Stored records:
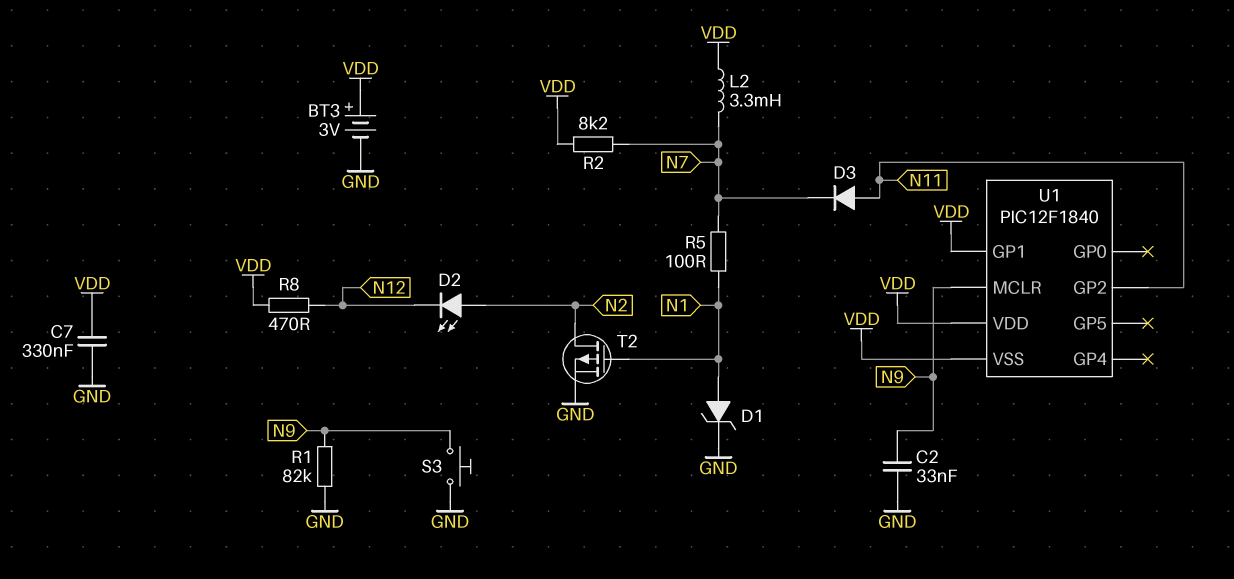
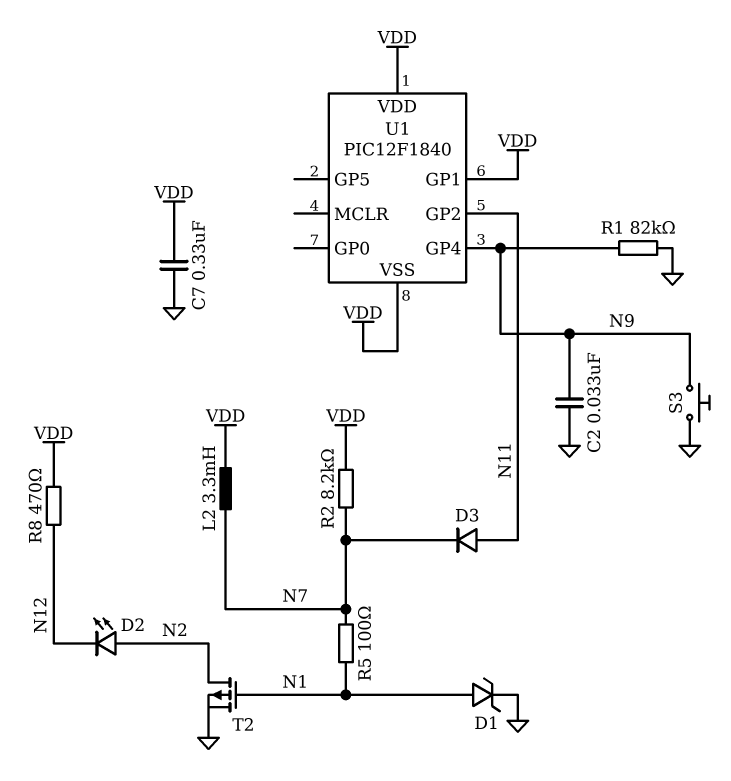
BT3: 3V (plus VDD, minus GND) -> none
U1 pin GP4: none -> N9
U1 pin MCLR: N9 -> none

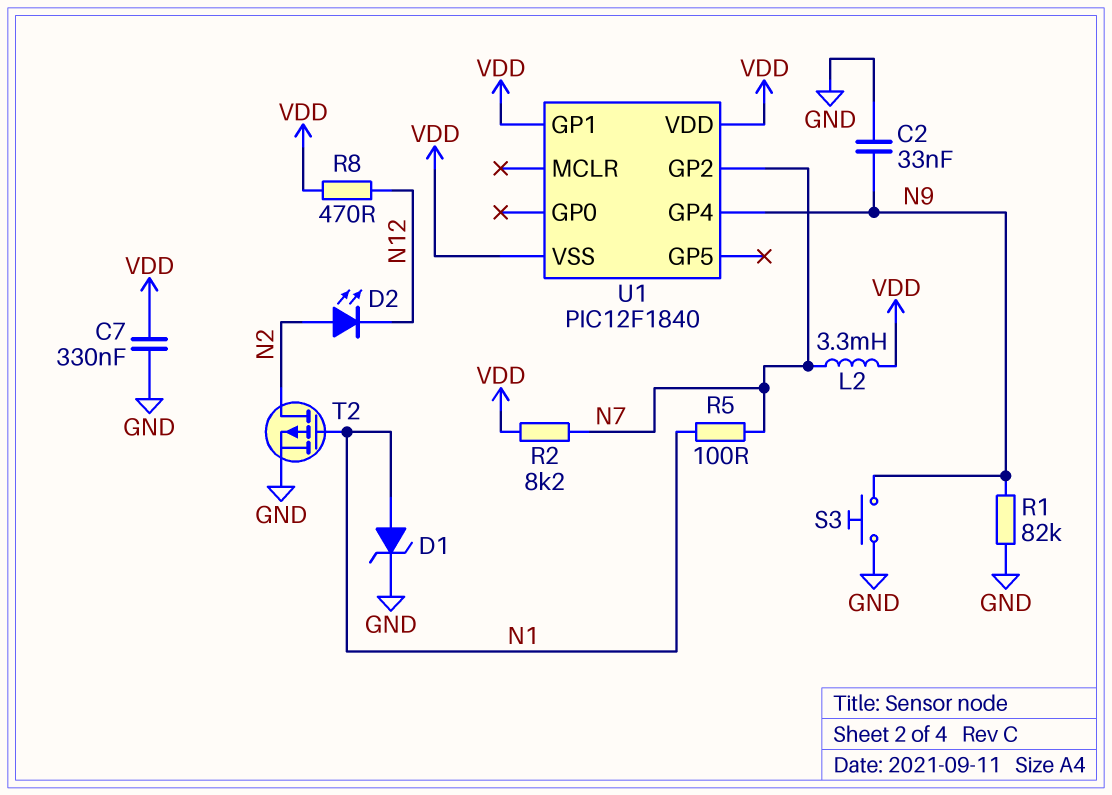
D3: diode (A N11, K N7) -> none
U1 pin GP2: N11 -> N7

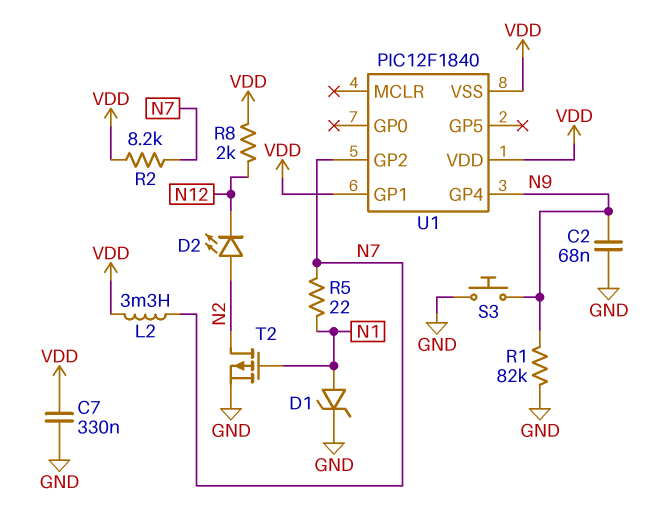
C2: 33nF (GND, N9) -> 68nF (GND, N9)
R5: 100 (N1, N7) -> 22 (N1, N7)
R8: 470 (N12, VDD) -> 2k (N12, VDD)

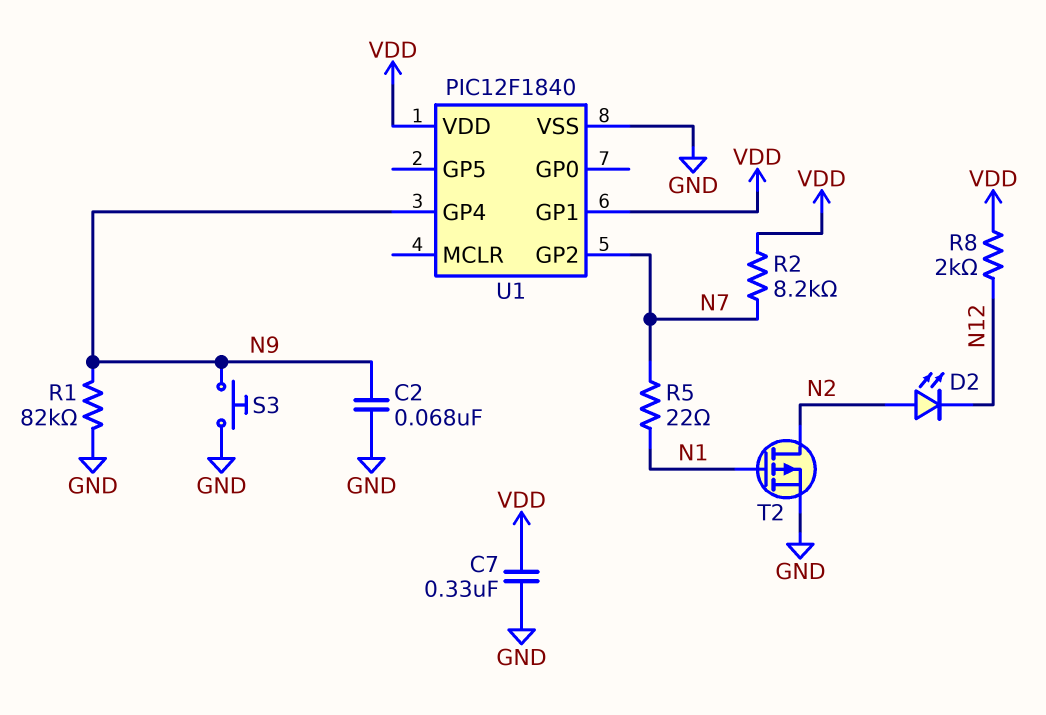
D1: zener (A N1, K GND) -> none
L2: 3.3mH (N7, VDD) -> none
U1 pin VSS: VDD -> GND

...

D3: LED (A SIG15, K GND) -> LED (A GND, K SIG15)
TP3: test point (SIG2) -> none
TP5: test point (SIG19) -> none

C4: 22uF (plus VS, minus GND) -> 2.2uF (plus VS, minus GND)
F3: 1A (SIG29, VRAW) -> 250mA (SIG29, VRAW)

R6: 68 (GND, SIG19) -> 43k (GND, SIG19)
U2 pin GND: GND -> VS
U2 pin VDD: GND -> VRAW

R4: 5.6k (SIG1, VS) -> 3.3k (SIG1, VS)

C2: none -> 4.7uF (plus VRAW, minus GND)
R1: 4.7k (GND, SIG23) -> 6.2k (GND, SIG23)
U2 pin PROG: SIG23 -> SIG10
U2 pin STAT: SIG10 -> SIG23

**REQUIREMENT**
Working from the entries above, reproduce exactly and only the lines beginning with the line that has "D3: diode (A N11, K N7) -> none" and ending with the line that has "U1 pin VSS: VDD -> GND"; omit all pictures.

**ANSWER SPACE**
D3: diode (A N11, K N7) -> none
U1 pin GP2: N11 -> N7

C2: 33nF (GND, N9) -> 68nF (GND, N9)
R5: 100 (N1, N7) -> 22 (N1, N7)
R8: 470 (N12, VDD) -> 2k (N12, VDD)

D1: zener (A N1, K GND) -> none
L2: 3.3mH (N7, VDD) -> none
U1 pin VSS: VDD -> GND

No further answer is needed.